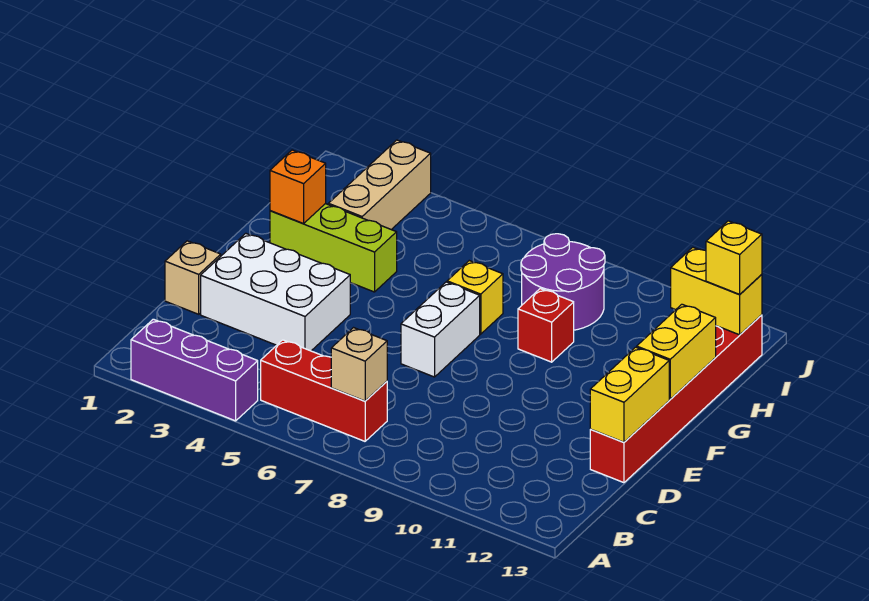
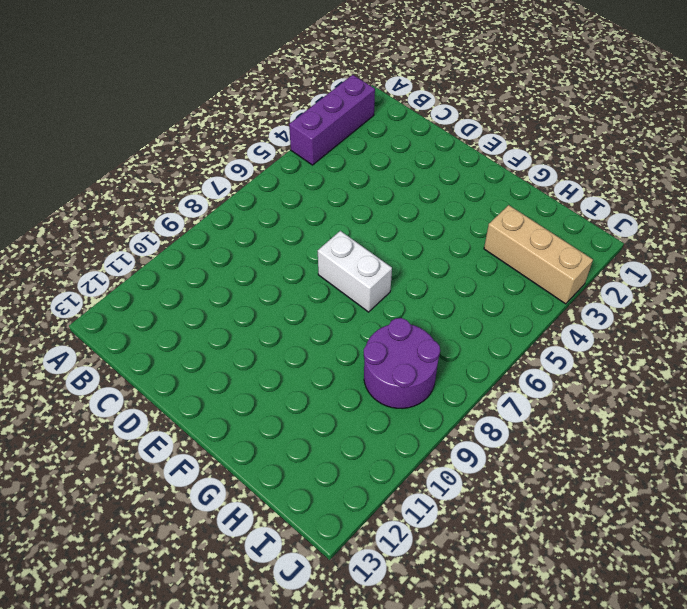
none -> red brick B5:B7 level 1
none -> tan brick D1 level 1
none -> white brick D2:E4 level 1

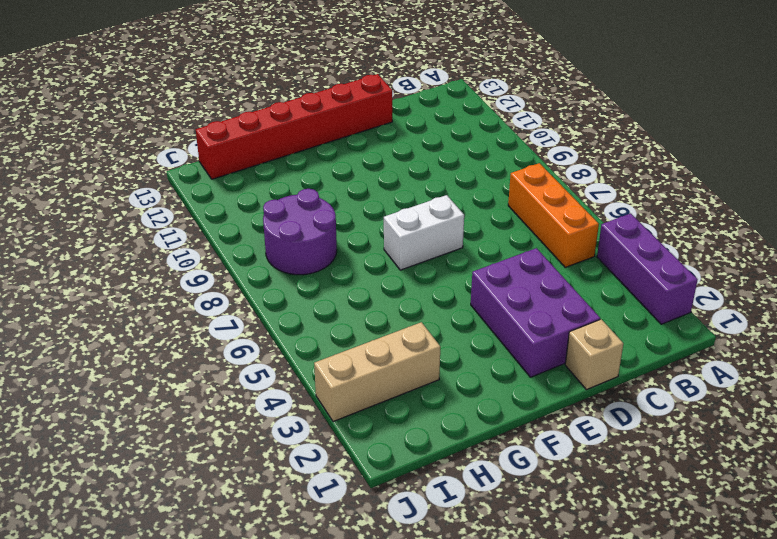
orange brick B5:B7 level 1 -> red brick B5:B7 level 1
purple brick D2:E4 level 1 -> white brick D2:E4 level 1
none -> lime brick G2:G4 level 1
none -> yellow brick G7 level 1
none -> red brick G9 level 1

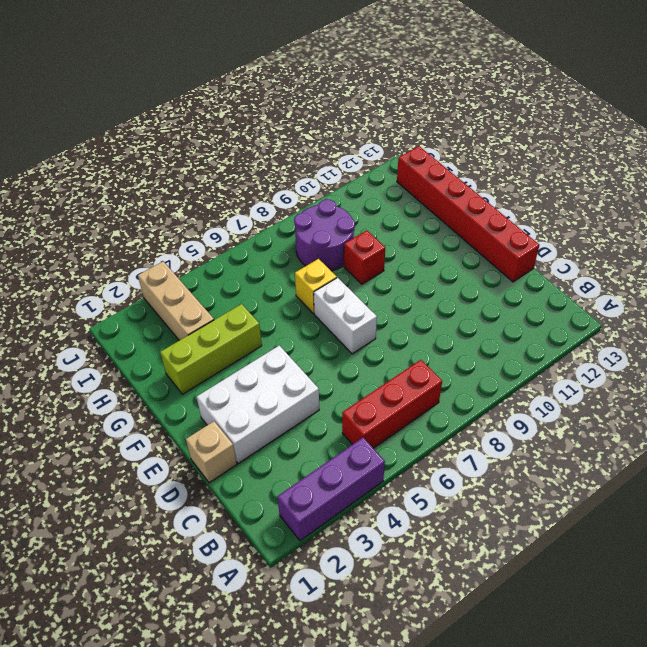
none -> tan brick B7 level 2
none -> yellow brick D13:E13 level 2
none -> yellow brick F13:G13 level 2

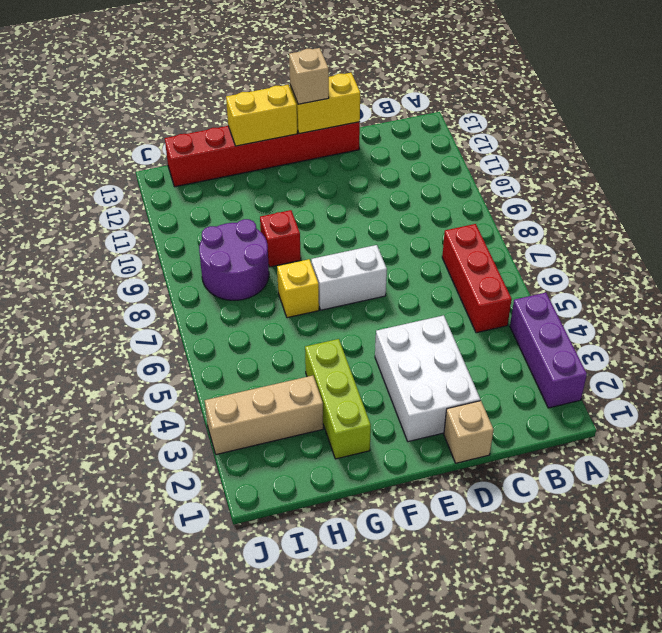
tan brick E13 level 3 -> tan brick B7 level 2
none -> orange brick G2 level 2
none -> yellow brick I12:I13 level 2
none -> yellow brick I13 level 3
■ ■ ■ ■ ■
WHAT IS REQUIRED: Reproduce, exactly and with both ends included, every line from the one that contains "none -> orange brick G2 level 2" to the end of the listing above.

WRITTEN ANSWER:
none -> orange brick G2 level 2
none -> yellow brick I12:I13 level 2
none -> yellow brick I13 level 3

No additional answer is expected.